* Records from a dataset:

Segment Open

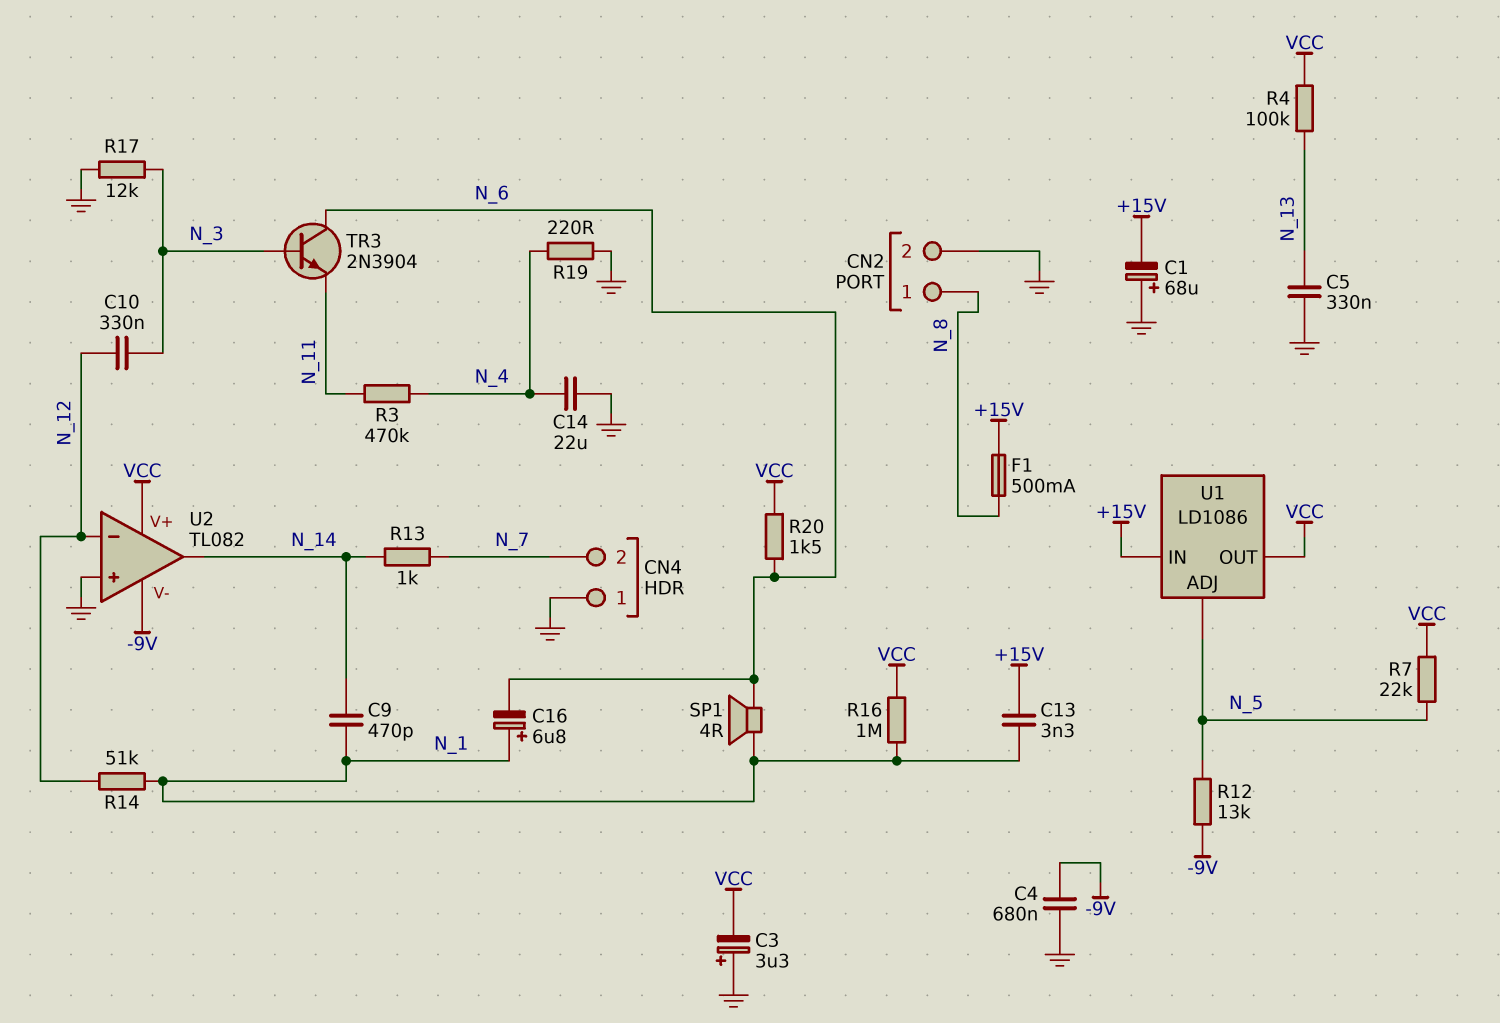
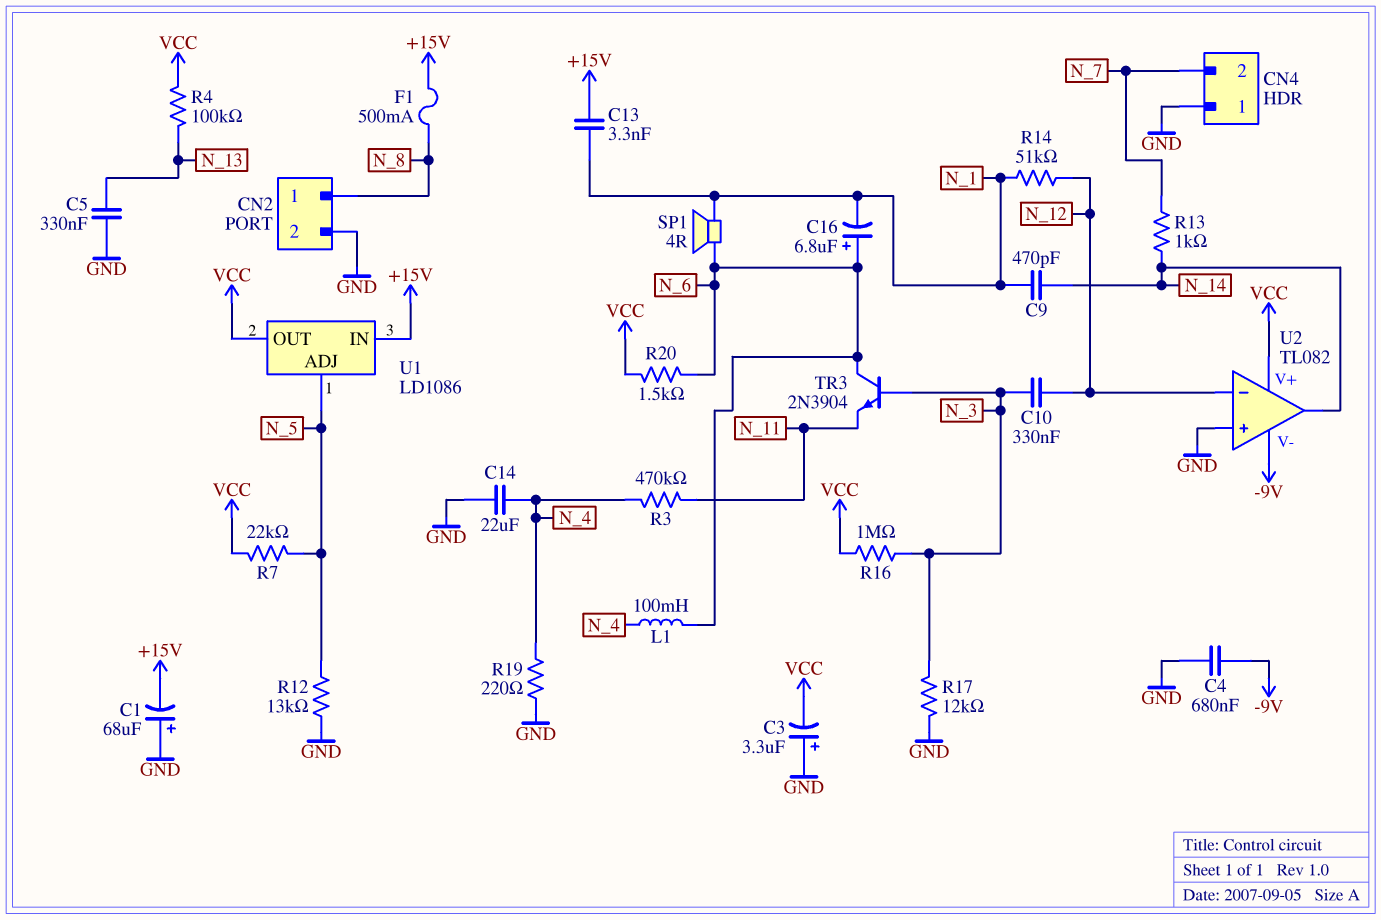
C16: 6.8uF (plus N_1, minus N_6) -> 6.8uF (plus N_6, minus N_1)
L1: none -> 100mH (N_4, N_6)
R12: 13k (-9V, N_5) -> 13k (GND, N_5)
R16: 1M (N_1, VCC) -> 1M (N_3, VCC)

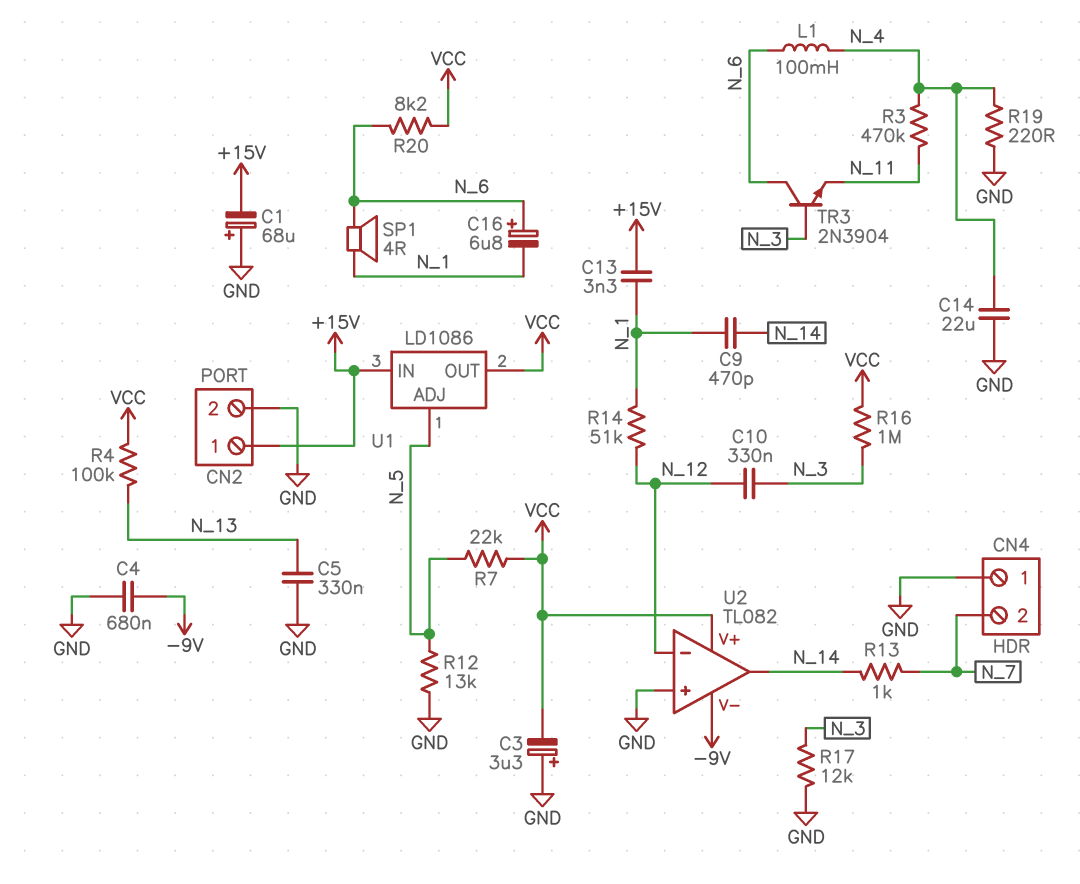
CN2 pin 1: N_8 -> +15V
F1: 500mA (+15V, N_8) -> none
R20: 1.5k (N_6, VCC) -> 8.2k (N_6, VCC)

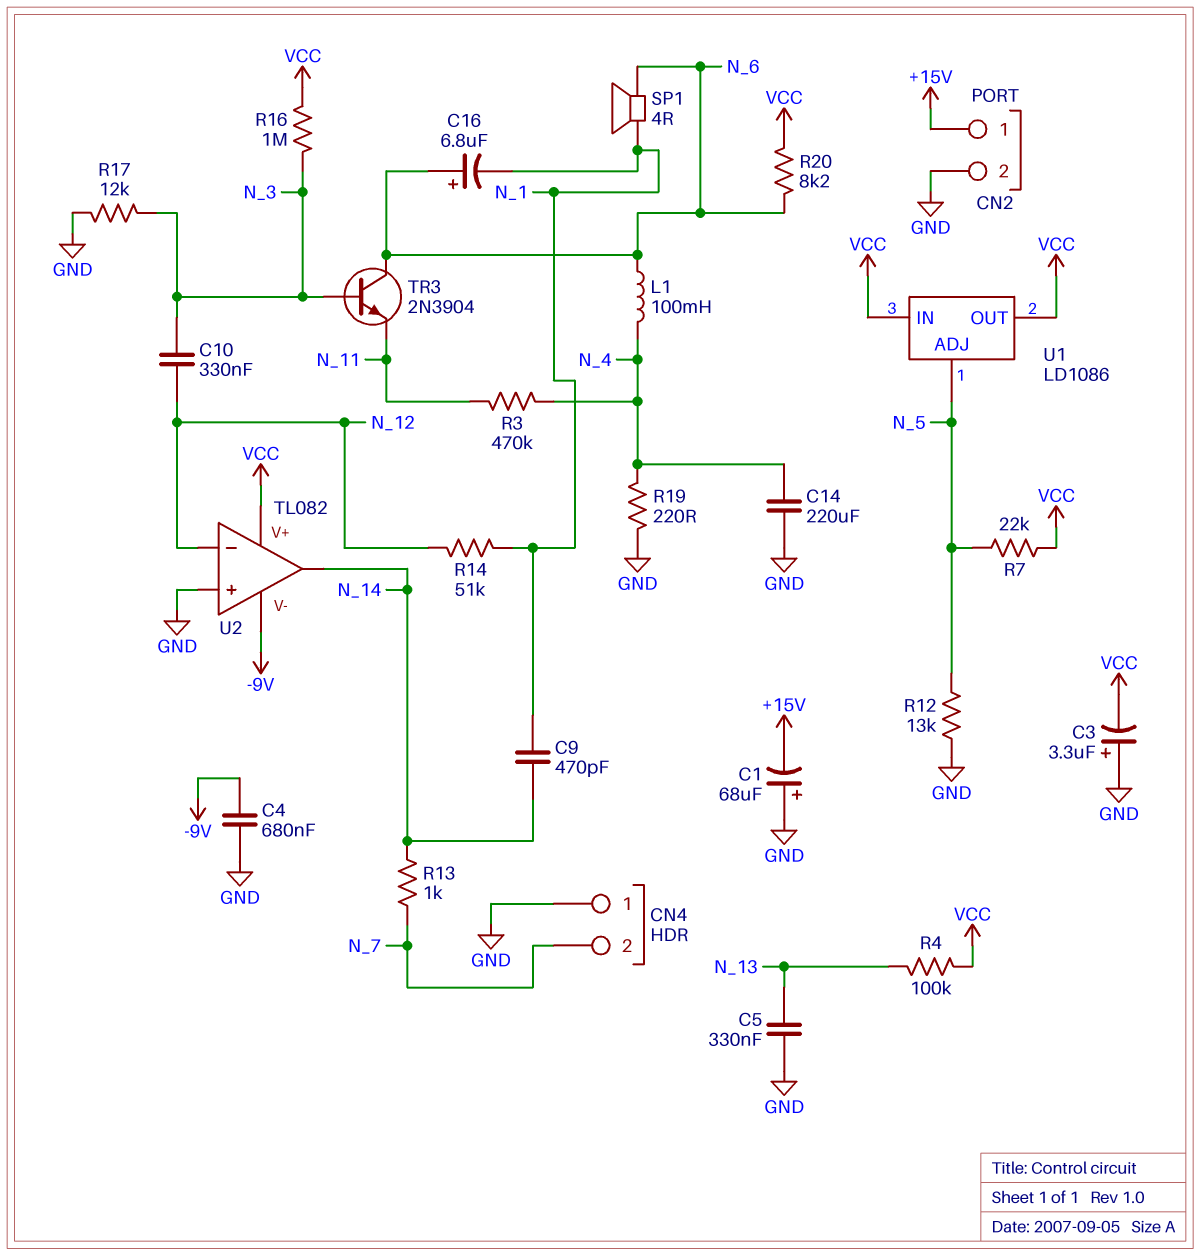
C13: 3.3nF (+15V, N_1) -> none
C14: 22uF (GND, N_4) -> 220uF (GND, N_4)
U1 pin IN: +15V -> VCC

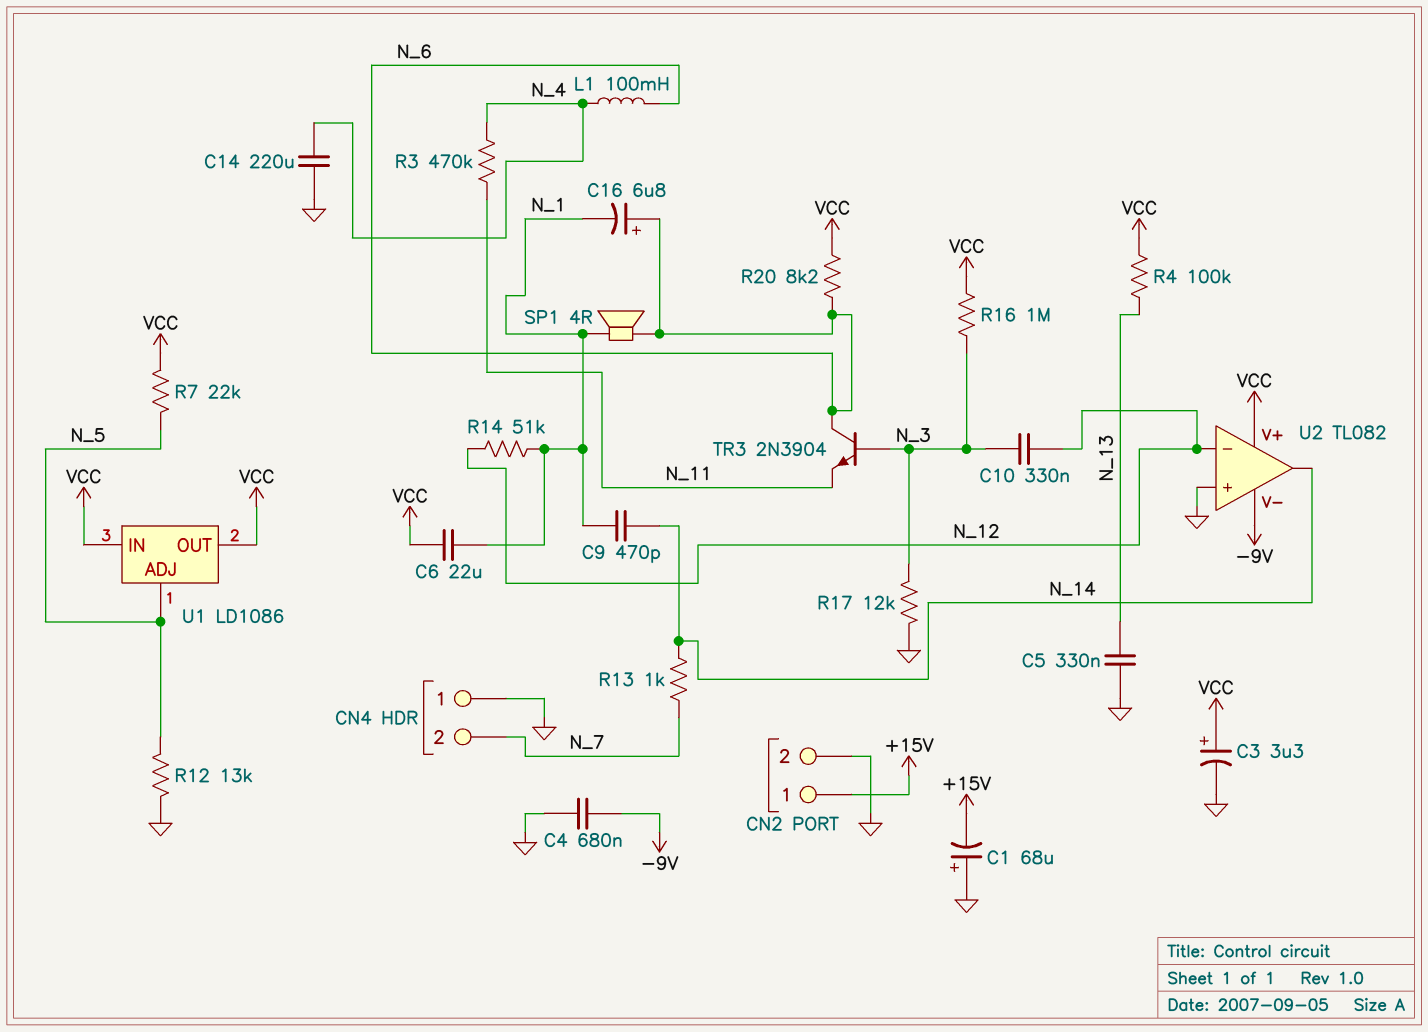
C3: 3.3uF (plus GND, minus VCC) -> 3.3uF (plus VCC, minus GND)
C6: none -> 22uF (N_1, VCC)
R19: 220 (GND, N_4) -> none

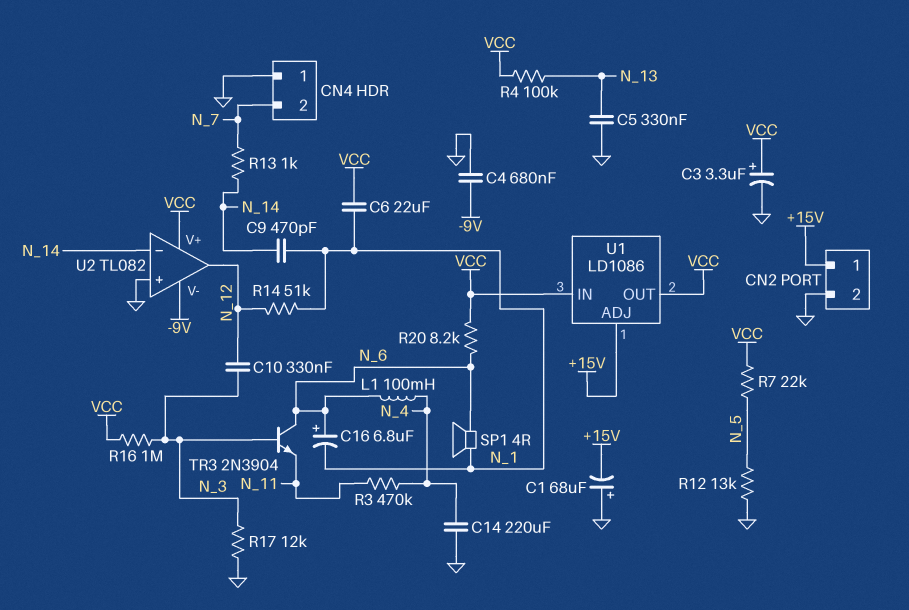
U1 pin ADJ: N_5 -> +15V
U2 pin in-: N_12 -> N_14
U2 pin out: N_14 -> N_12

Segment Closed

* ACTIVITY:
Print the lines from the line with "R16: 1M (N_1, VCC) -> 1M (N_3, VCC)" to the end of the data above. Include both ends, exclude the pictures, and add nothing else.

* ANSWER SPACE:
R16: 1M (N_1, VCC) -> 1M (N_3, VCC)

CN2 pin 1: N_8 -> +15V
F1: 500mA (+15V, N_8) -> none
R20: 1.5k (N_6, VCC) -> 8.2k (N_6, VCC)

C13: 3.3nF (+15V, N_1) -> none
C14: 22uF (GND, N_4) -> 220uF (GND, N_4)
U1 pin IN: +15V -> VCC

C3: 3.3uF (plus GND, minus VCC) -> 3.3uF (plus VCC, minus GND)
C6: none -> 22uF (N_1, VCC)
R19: 220 (GND, N_4) -> none

U1 pin ADJ: N_5 -> +15V
U2 pin in-: N_12 -> N_14
U2 pin out: N_14 -> N_12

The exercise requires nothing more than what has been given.